EXERCISE INSTRUCTIONS
Could the entries below be transcribed word for word, with the pictures omitted?

SUPPLIED RECORDS
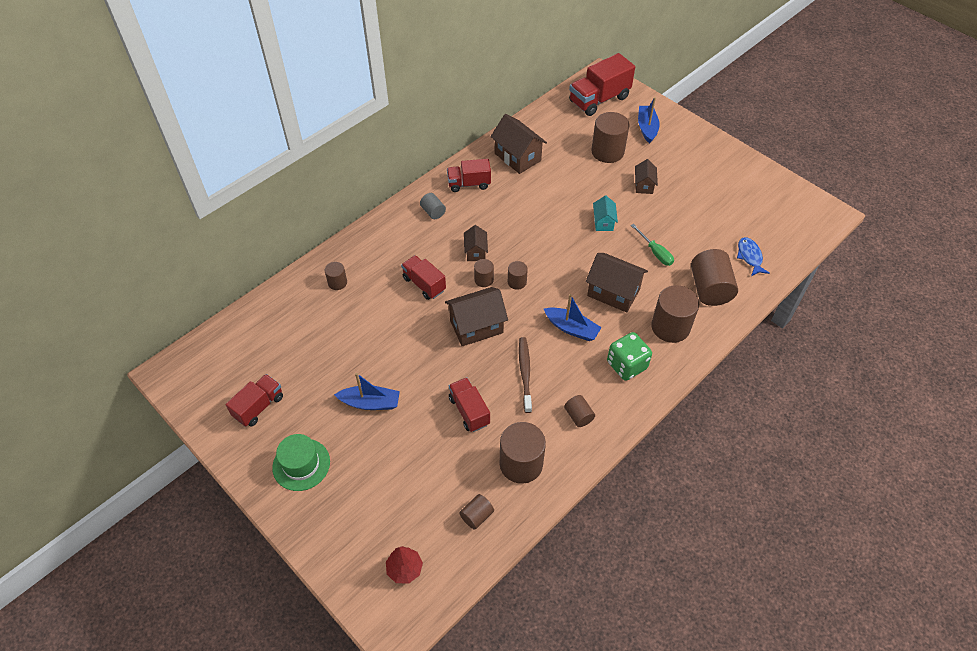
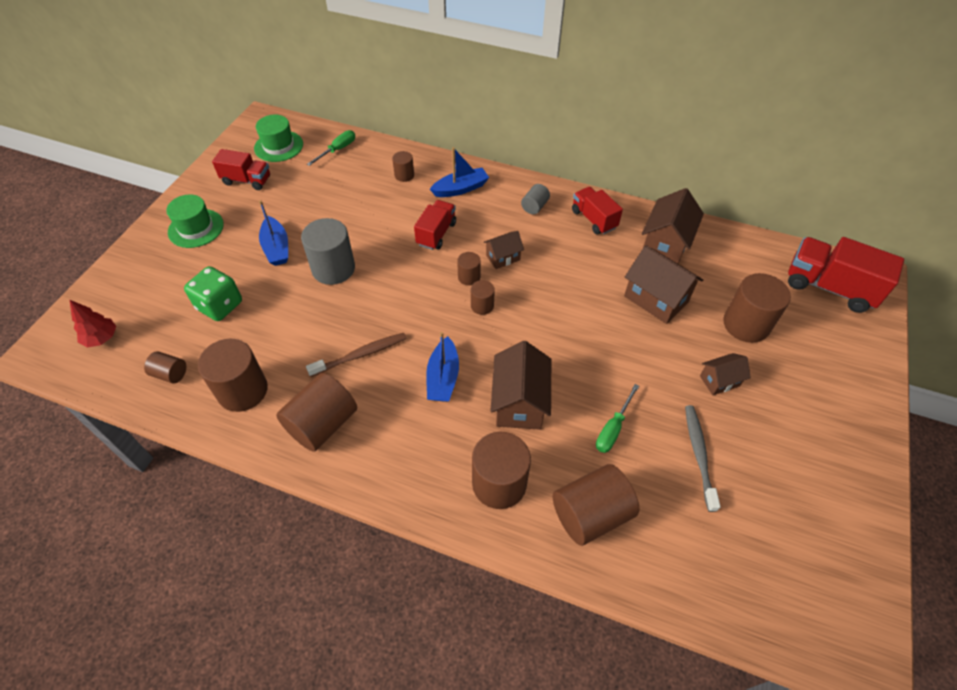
camera: 65 degrees right, 0 degrees up
brown house [445,287,508,346] -> brown house moved to [624,245,703,324]
red truck [449,377,490,432] -> none
brown cylinder [564,395,595,427] -> brown cylinder [276,373,357,452], size x1.94
turquoise house [593,196,618,231] -> none
green dice [607,332,652,381] -> green dice moved to [184,266,242,321]
blue boat [638,97,660,144] -> blue boat moved to [430,147,489,197]
blue fish [737,237,770,276] -> none
none -> green hat [254,115,303,162]
none -> grey cylinder [301,218,355,285]
none -> green screwdriver [307,130,355,166]
none -> grey toothbrush [685,405,721,512]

WRITTEN ANSWER
camera: 65 degrees right, 0 degrees up
brown house [445,287,508,346] -> brown house moved to [624,245,703,324]
red truck [449,377,490,432] -> none
brown cylinder [564,395,595,427] -> brown cylinder [276,373,357,452], size x1.94
turquoise house [593,196,618,231] -> none
green dice [607,332,652,381] -> green dice moved to [184,266,242,321]
blue boat [638,97,660,144] -> blue boat moved to [430,147,489,197]
blue fish [737,237,770,276] -> none
none -> green hat [254,115,303,162]
none -> grey cylinder [301,218,355,285]
none -> green screwdriver [307,130,355,166]
none -> grey toothbrush [685,405,721,512]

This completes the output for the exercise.